### EXERCISE DETAILS
The data beneath this task is to be duplicated exactly, in its entirety.

(Source records)
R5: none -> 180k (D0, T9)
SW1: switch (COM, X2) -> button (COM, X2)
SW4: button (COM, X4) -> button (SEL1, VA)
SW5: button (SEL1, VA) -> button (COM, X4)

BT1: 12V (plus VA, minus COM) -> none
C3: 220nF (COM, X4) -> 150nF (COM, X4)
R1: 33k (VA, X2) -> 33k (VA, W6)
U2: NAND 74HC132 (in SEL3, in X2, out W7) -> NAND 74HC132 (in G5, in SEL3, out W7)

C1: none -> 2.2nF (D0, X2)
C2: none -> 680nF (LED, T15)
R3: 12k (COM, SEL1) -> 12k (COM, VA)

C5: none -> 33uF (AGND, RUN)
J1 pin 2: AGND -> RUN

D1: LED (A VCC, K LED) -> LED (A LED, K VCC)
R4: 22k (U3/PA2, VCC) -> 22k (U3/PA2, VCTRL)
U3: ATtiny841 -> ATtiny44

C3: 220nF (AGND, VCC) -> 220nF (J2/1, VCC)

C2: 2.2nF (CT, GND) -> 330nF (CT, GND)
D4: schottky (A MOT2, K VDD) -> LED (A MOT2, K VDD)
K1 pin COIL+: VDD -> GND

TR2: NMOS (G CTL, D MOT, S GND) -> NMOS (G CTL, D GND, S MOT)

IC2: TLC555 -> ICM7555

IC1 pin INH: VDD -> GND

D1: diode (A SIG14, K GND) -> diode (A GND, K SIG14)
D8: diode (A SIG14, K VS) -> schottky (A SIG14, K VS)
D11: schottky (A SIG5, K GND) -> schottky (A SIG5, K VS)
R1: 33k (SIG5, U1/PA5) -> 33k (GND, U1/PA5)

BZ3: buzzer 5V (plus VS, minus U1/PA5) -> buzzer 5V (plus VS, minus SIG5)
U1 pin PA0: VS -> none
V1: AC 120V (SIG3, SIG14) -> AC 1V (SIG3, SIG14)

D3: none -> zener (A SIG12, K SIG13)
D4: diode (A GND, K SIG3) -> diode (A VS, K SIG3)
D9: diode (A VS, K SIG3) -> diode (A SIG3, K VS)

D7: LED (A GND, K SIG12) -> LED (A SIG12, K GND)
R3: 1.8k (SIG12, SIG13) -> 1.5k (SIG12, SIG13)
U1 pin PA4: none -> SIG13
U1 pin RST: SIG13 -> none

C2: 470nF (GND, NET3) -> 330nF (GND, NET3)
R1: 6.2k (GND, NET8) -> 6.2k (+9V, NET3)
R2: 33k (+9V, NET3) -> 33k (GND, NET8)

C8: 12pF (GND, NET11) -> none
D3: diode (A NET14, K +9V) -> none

### RESPONSE TO THIS EXERCISE
R5: none -> 180k (D0, T9)
SW1: switch (COM, X2) -> button (COM, X2)
SW4: button (COM, X4) -> button (SEL1, VA)
SW5: button (SEL1, VA) -> button (COM, X4)

BT1: 12V (plus VA, minus COM) -> none
C3: 220nF (COM, X4) -> 150nF (COM, X4)
R1: 33k (VA, X2) -> 33k (VA, W6)
U2: NAND 74HC132 (in SEL3, in X2, out W7) -> NAND 74HC132 (in G5, in SEL3, out W7)

C1: none -> 2.2nF (D0, X2)
C2: none -> 680nF (LED, T15)
R3: 12k (COM, SEL1) -> 12k (COM, VA)

C5: none -> 33uF (AGND, RUN)
J1 pin 2: AGND -> RUN

D1: LED (A VCC, K LED) -> LED (A LED, K VCC)
R4: 22k (U3/PA2, VCC) -> 22k (U3/PA2, VCTRL)
U3: ATtiny841 -> ATtiny44

C3: 220nF (AGND, VCC) -> 220nF (J2/1, VCC)

C2: 2.2nF (CT, GND) -> 330nF (CT, GND)
D4: schottky (A MOT2, K VDD) -> LED (A MOT2, K VDD)
K1 pin COIL+: VDD -> GND

TR2: NMOS (G CTL, D MOT, S GND) -> NMOS (G CTL, D GND, S MOT)

IC2: TLC555 -> ICM7555

IC1 pin INH: VDD -> GND

D1: diode (A SIG14, K GND) -> diode (A GND, K SIG14)
D8: diode (A SIG14, K VS) -> schottky (A SIG14, K VS)
D11: schottky (A SIG5, K GND) -> schottky (A SIG5, K VS)
R1: 33k (SIG5, U1/PA5) -> 33k (GND, U1/PA5)

BZ3: buzzer 5V (plus VS, minus U1/PA5) -> buzzer 5V (plus VS, minus SIG5)
U1 pin PA0: VS -> none
V1: AC 120V (SIG3, SIG14) -> AC 1V (SIG3, SIG14)

D3: none -> zener (A SIG12, K SIG13)
D4: diode (A GND, K SIG3) -> diode (A VS, K SIG3)
D9: diode (A VS, K SIG3) -> diode (A SIG3, K VS)

D7: LED (A GND, K SIG12) -> LED (A SIG12, K GND)
R3: 1.8k (SIG12, SIG13) -> 1.5k (SIG12, SIG13)
U1 pin PA4: none -> SIG13
U1 pin RST: SIG13 -> none

C2: 470nF (GND, NET3) -> 330nF (GND, NET3)
R1: 6.2k (GND, NET8) -> 6.2k (+9V, NET3)
R2: 33k (+9V, NET3) -> 33k (GND, NET8)

C8: 12pF (GND, NET11) -> none
D3: diode (A NET14, K +9V) -> none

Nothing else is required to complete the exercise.